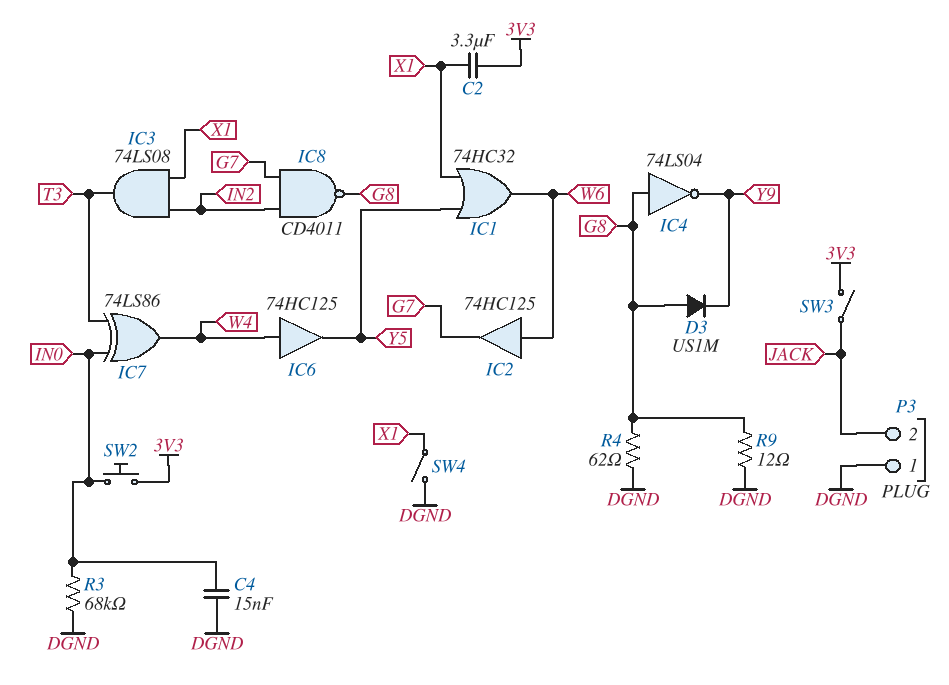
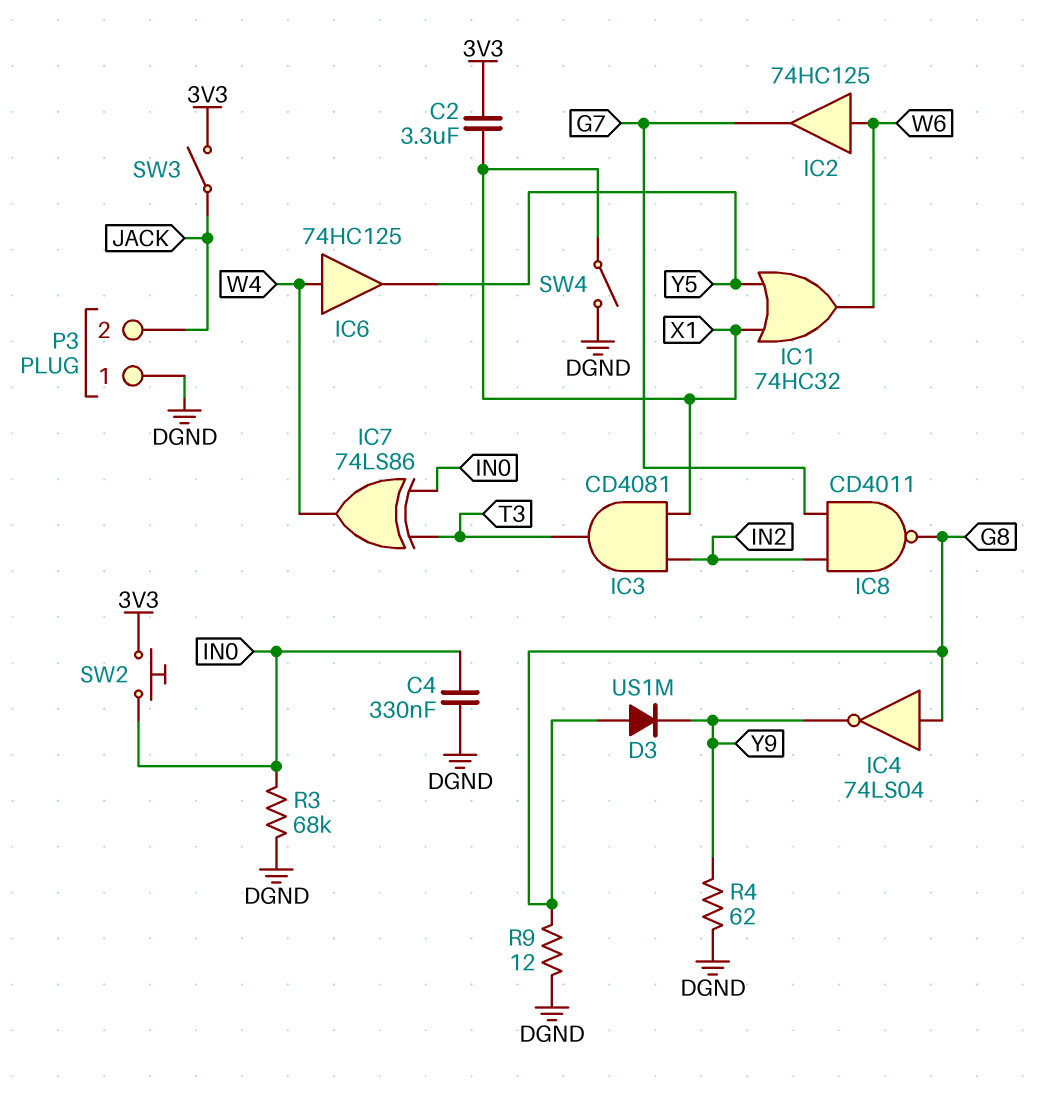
C4: 15nF (DGND, IN0) -> 330nF (DGND, IN0)
IC3: AND 74LS08 (in IN2, in X1, out T3) -> AND CD4081 (in IN2, in X1, out T3)
R4: 62 (DGND, G8) -> 62 (DGND, Y9)

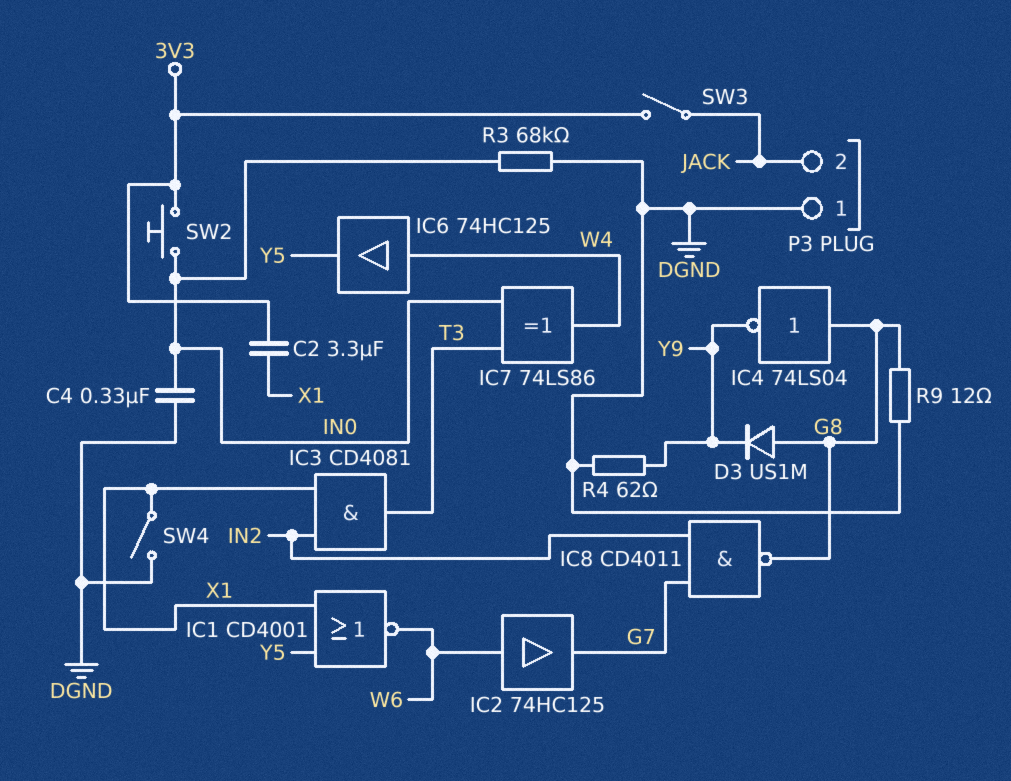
IC1: OR 74HC32 (in X1, in Y5, out W6) -> NOR CD4001 (in X1, in Y5, out W6)

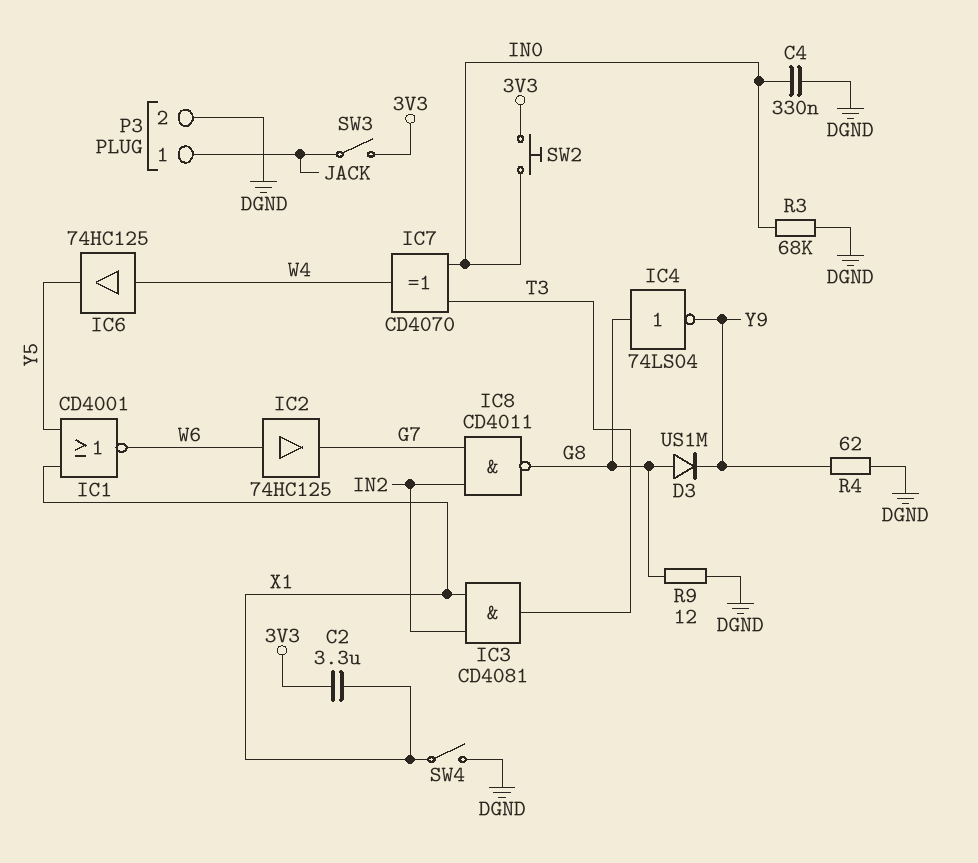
IC7: XOR 74LS86 (in IN0, in T3, out W4) -> XOR CD4070 (in IN0, in T3, out W4)
P3 pin 1: DGND -> JACK
P3 pin 2: JACK -> DGND

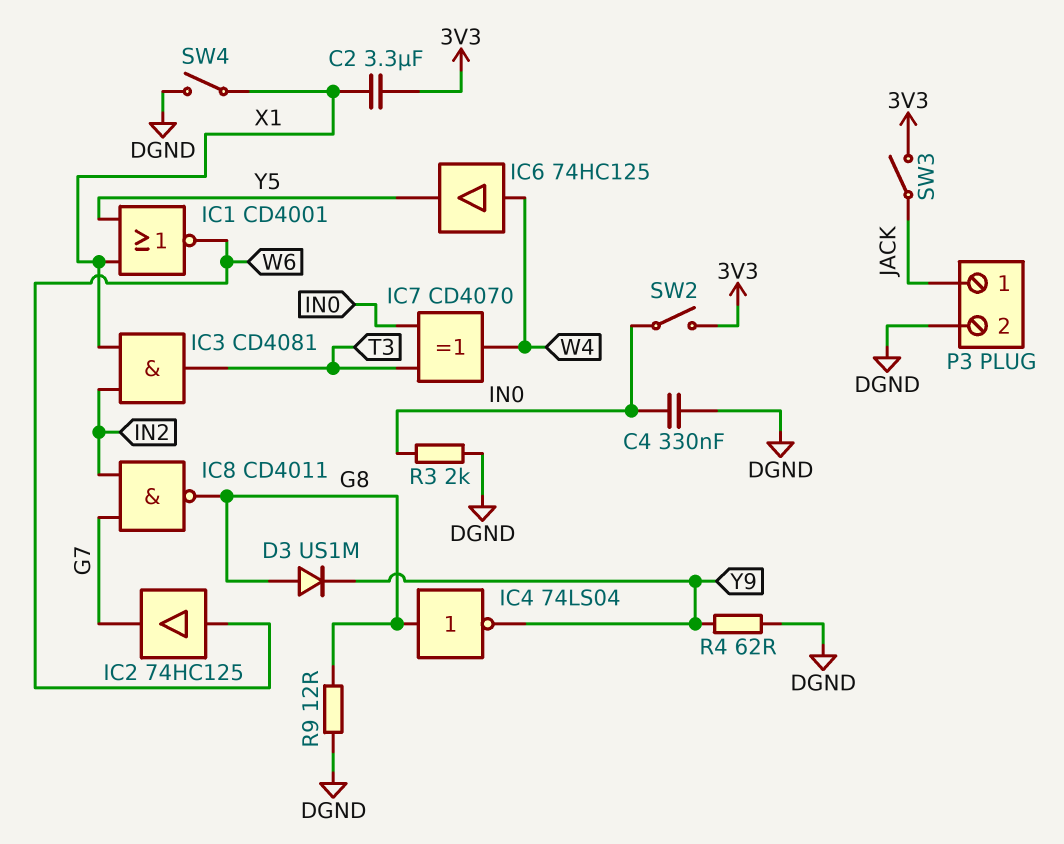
R3: 68k (DGND, IN0) -> 2k (DGND, IN0)
SW2: button (3V3, IN0) -> switch (3V3, IN0)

^^^^

# [ASSIGNMENT]
With pictures left out, transcribe each line from the one containing "IC1: OR 74HC32" through the end of the data, both ends included.

# [EXERCISE RESPONSE]
IC1: OR 74HC32 (in X1, in Y5, out W6) -> NOR CD4001 (in X1, in Y5, out W6)

IC7: XOR 74LS86 (in IN0, in T3, out W4) -> XOR CD4070 (in IN0, in T3, out W4)
P3 pin 1: DGND -> JACK
P3 pin 2: JACK -> DGND

R3: 68k (DGND, IN0) -> 2k (DGND, IN0)
SW2: button (3V3, IN0) -> switch (3V3, IN0)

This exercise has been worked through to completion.